▼

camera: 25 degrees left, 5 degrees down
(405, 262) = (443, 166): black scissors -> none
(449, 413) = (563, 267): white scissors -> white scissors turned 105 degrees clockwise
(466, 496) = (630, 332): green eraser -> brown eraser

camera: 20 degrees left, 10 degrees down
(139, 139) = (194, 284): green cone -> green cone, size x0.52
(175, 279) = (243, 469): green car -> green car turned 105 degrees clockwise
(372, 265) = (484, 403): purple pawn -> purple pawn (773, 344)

▲

Each entry shown above should be copied out exactly.

camera: 25 degrees left, 5 degrees down
(405, 262) = (443, 166): black scissors -> none
(449, 413) = (563, 267): white scissors -> white scissors turned 105 degrees clockwise
(466, 496) = (630, 332): green eraser -> brown eraser

camera: 20 degrees left, 10 degrees down
(139, 139) = (194, 284): green cone -> green cone, size x0.52
(175, 279) = (243, 469): green car -> green car turned 105 degrees clockwise
(372, 265) = (484, 403): purple pawn -> purple pawn (773, 344)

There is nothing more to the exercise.